- _What to work on_
Find the lines below that include the word "SENS" and report how many there are, with no other text.

- _Record extracts_
+ + +
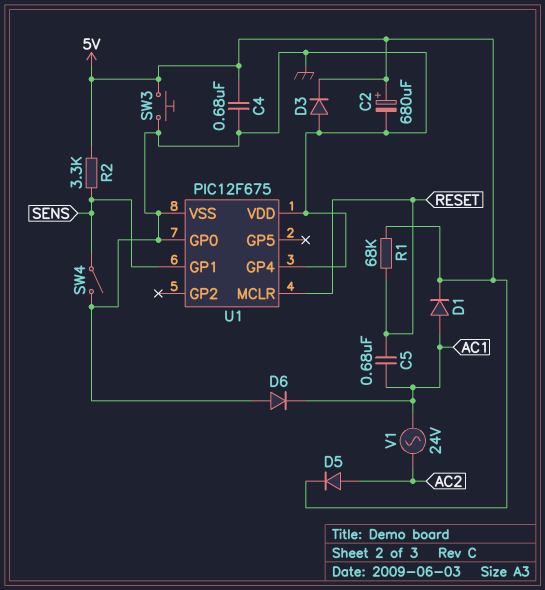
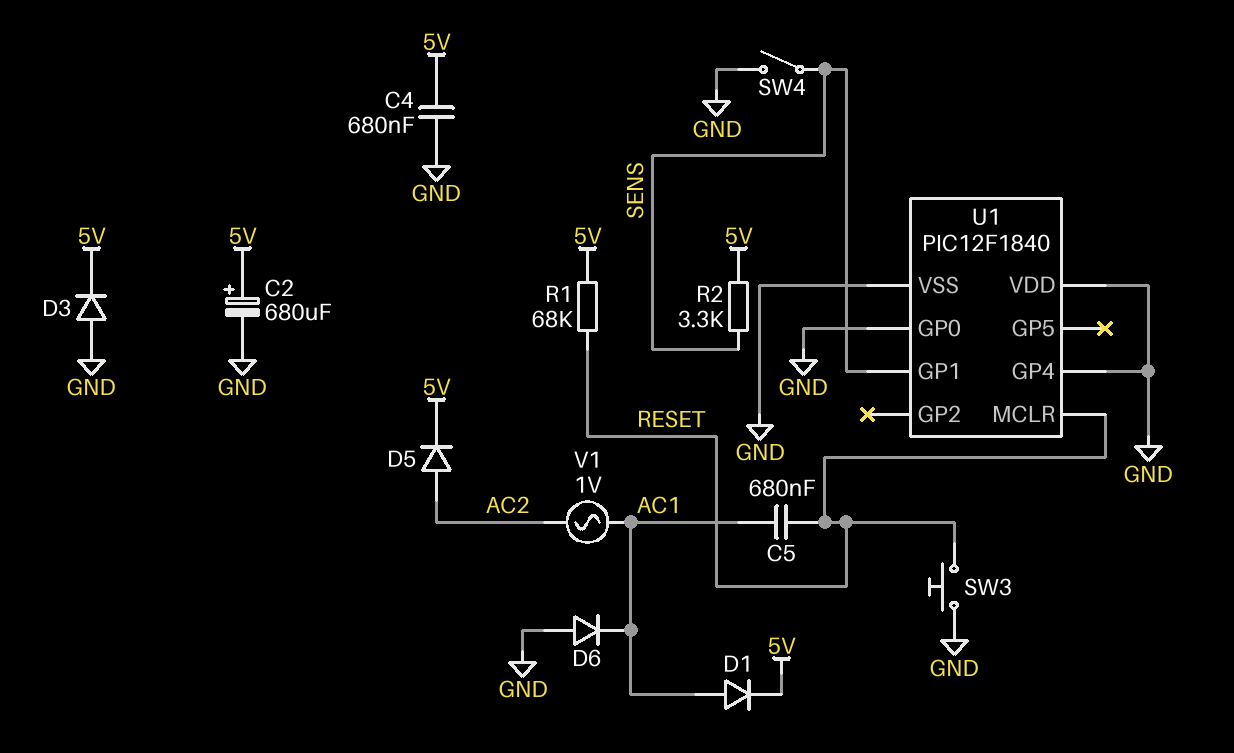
SW3: button (5V, GND) -> button (GND, RESET)
U1: PIC12F675 -> PIC12F1840
V1: AC 24V (AC1, AC2) -> AC 1V (AC1, AC2)

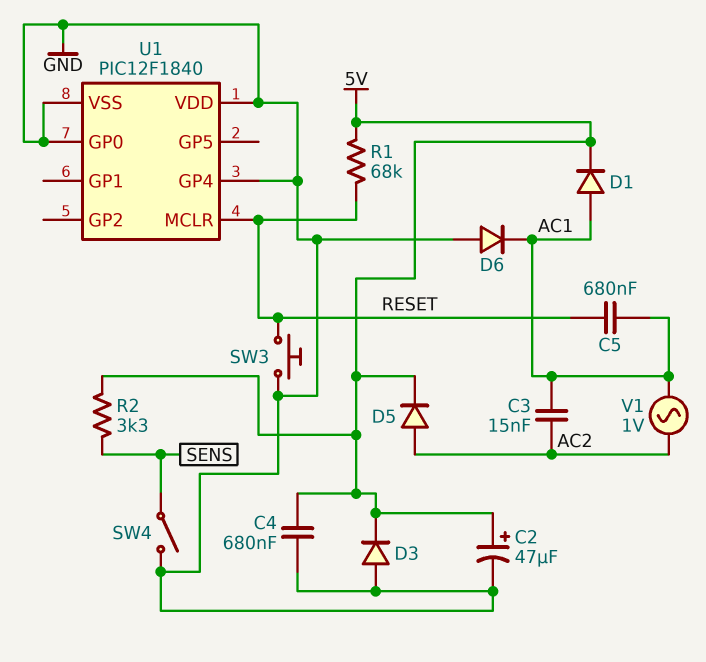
C2: 680uF (plus 5V, minus GND) -> 47uF (plus 5V, minus GND)
C3: none -> 15nF (AC1, AC2)
U1 pin GP1: SENS -> none

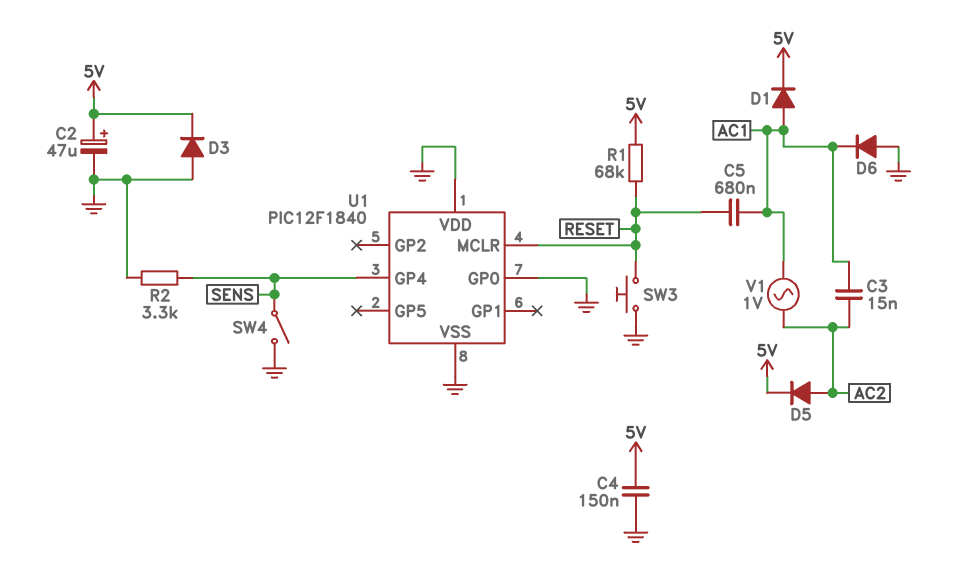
C4: 680nF (5V, GND) -> 150nF (5V, GND)
R2: 3.3k (5V, SENS) -> 3.3k (GND, SENS)
U1 pin GP4: GND -> SENS

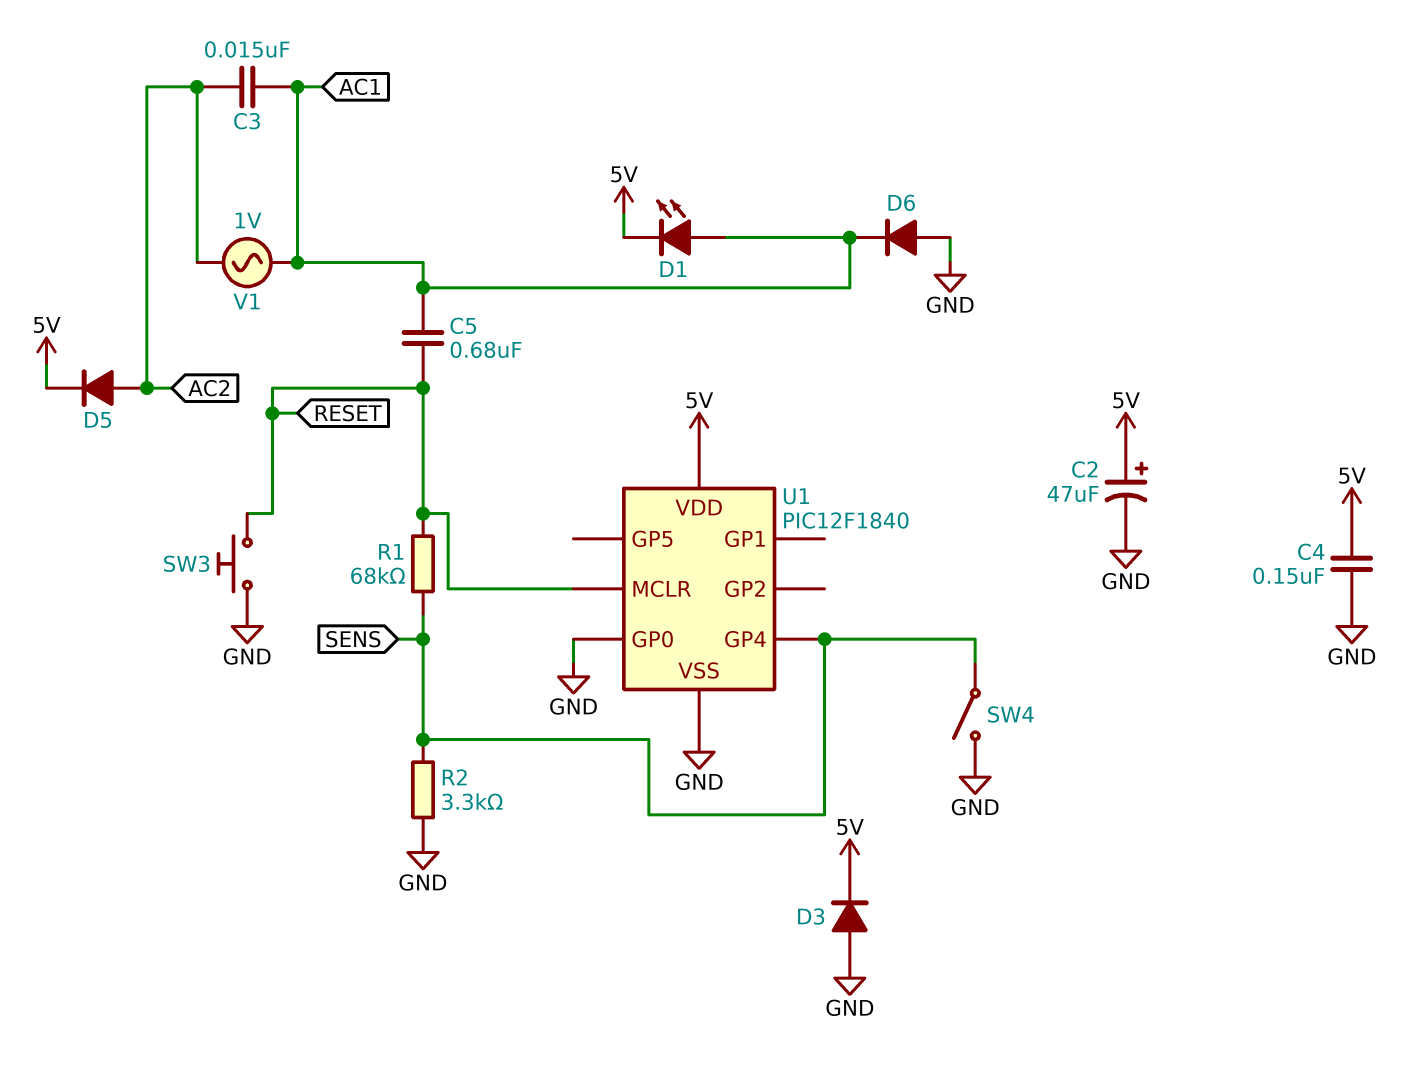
D1: diode (A AC1, K 5V) -> LED (A AC1, K 5V)
R1: 68k (5V, RESET) -> 68k (RESET, SENS)
U1 pin VDD: GND -> 5V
+ + +
- _Answer section_
4